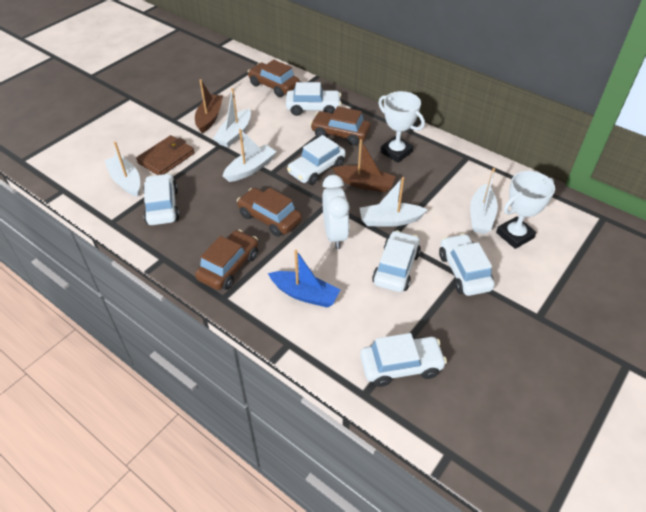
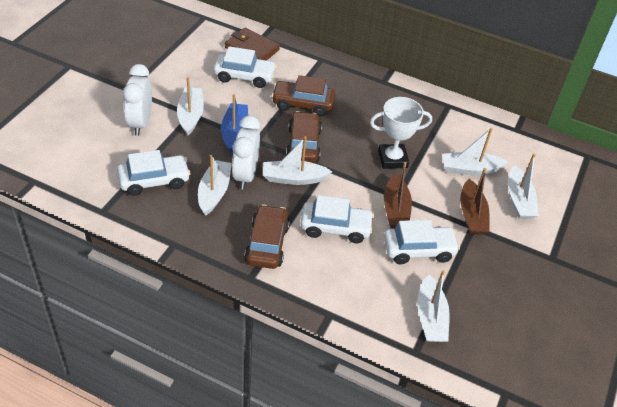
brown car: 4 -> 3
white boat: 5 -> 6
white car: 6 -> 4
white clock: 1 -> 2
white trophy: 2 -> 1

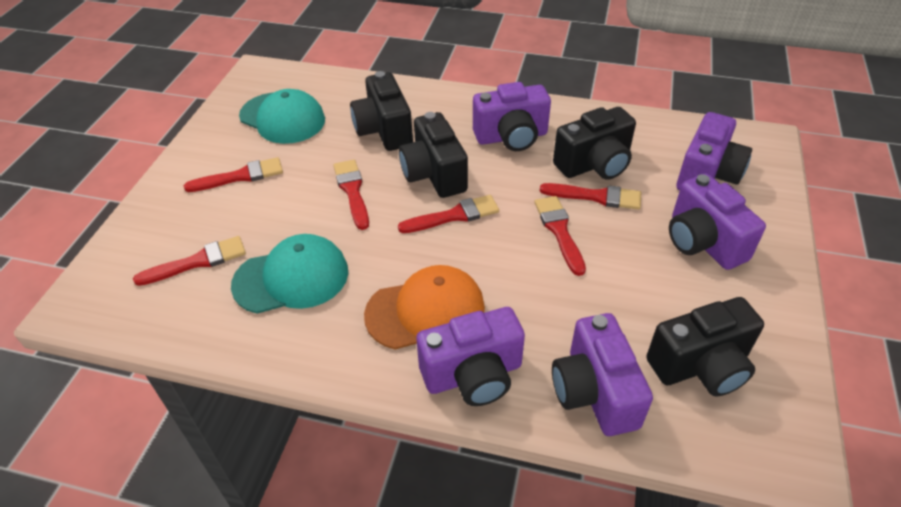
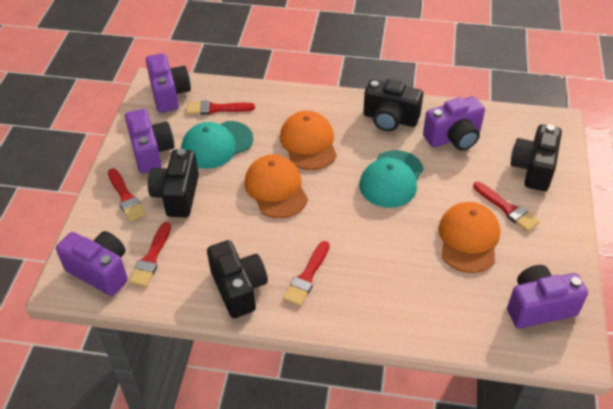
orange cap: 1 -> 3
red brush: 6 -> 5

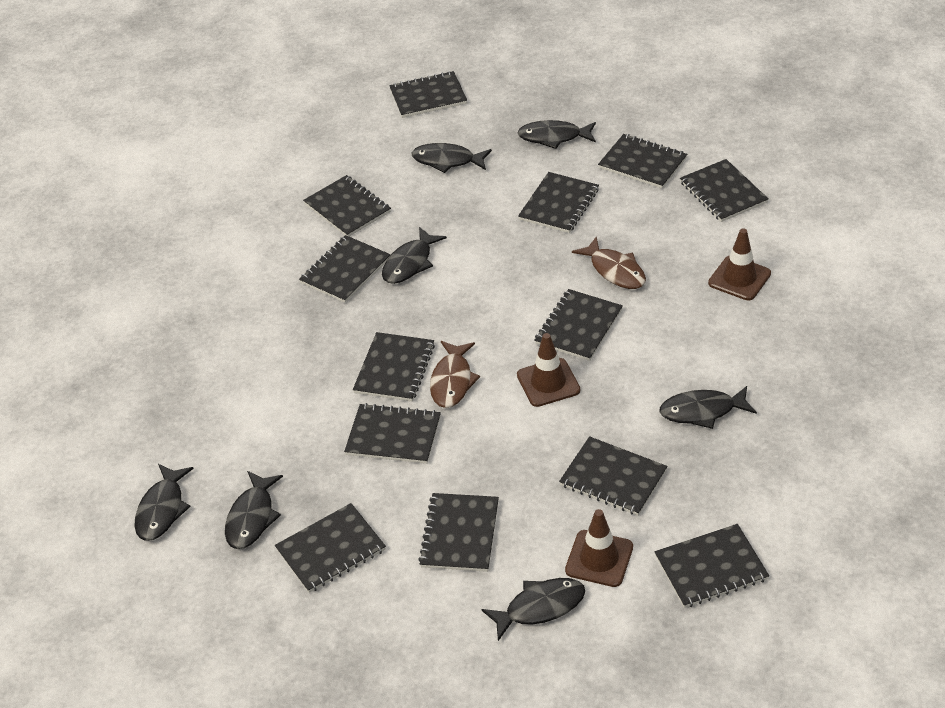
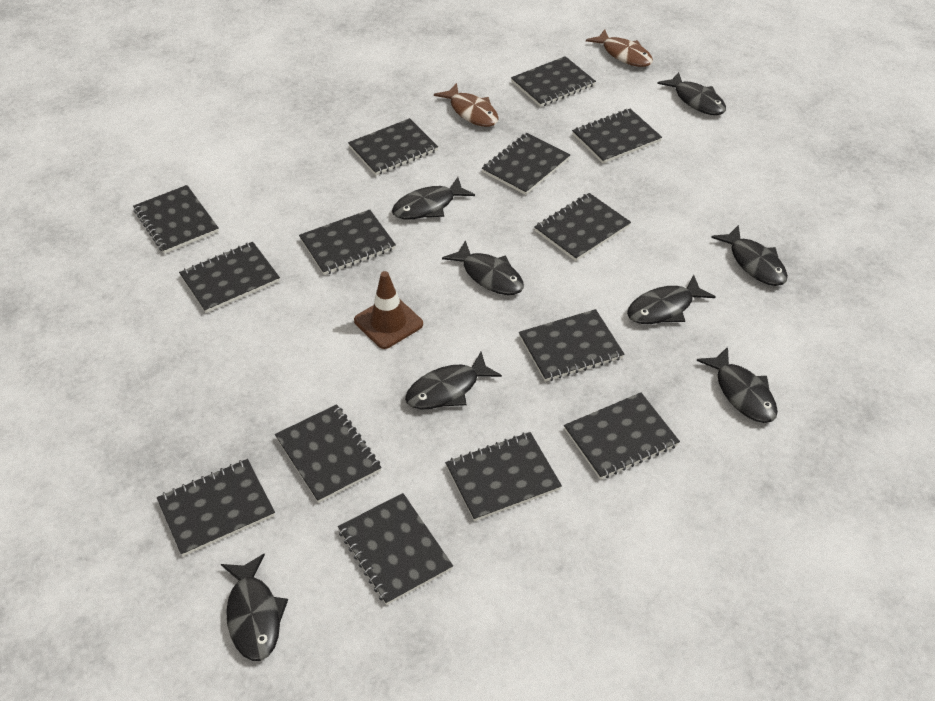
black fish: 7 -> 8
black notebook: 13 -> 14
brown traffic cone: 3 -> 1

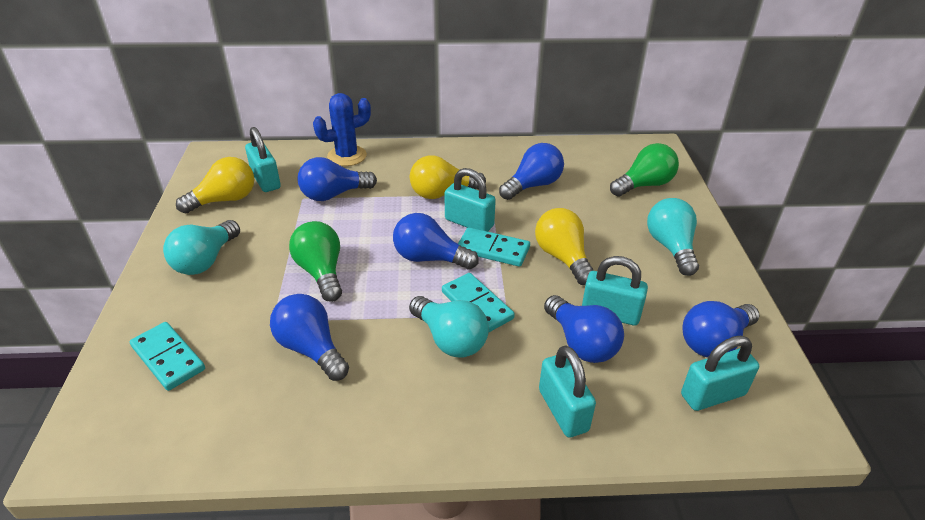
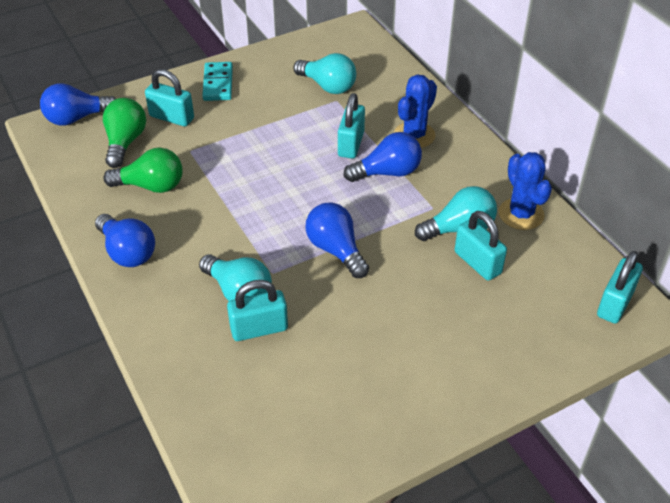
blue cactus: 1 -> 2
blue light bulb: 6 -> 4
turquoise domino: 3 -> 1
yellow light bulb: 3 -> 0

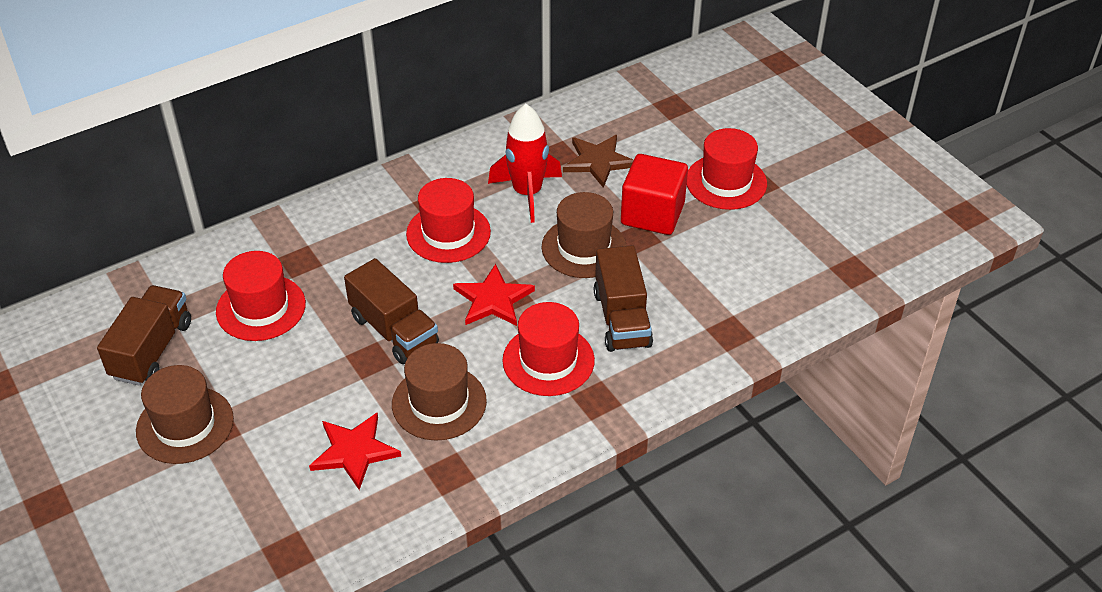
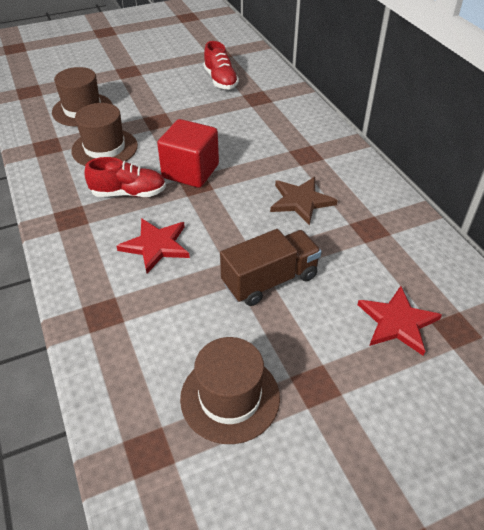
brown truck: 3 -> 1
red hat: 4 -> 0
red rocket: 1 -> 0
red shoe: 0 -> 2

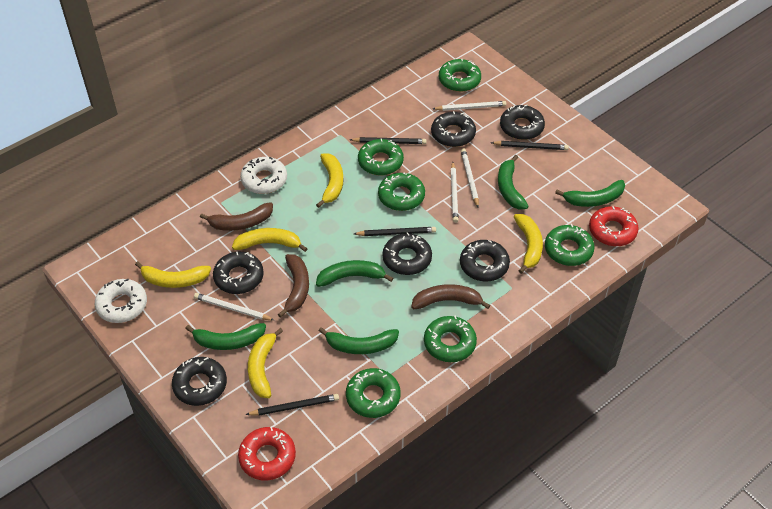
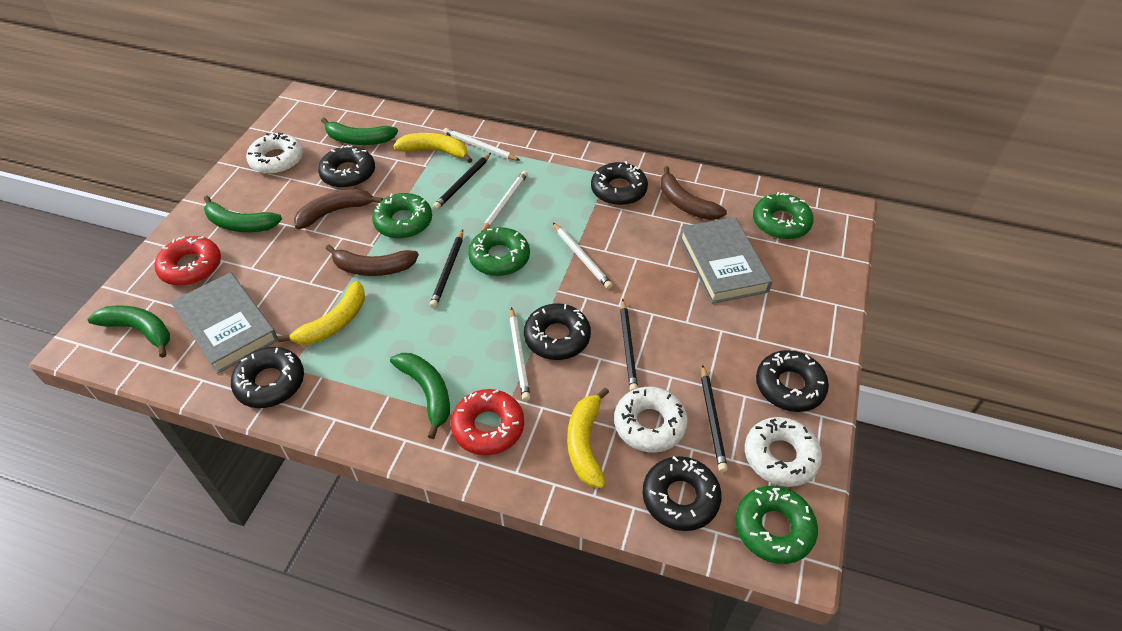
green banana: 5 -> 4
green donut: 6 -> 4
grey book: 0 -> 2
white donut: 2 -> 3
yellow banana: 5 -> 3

*-*-*

Task description. Go through the records and pull out each line that includes the word "white".

Output.
white boat: 5 -> 6
white car: 6 -> 4
white clock: 1 -> 2
white trophy: 2 -> 1
white donut: 2 -> 3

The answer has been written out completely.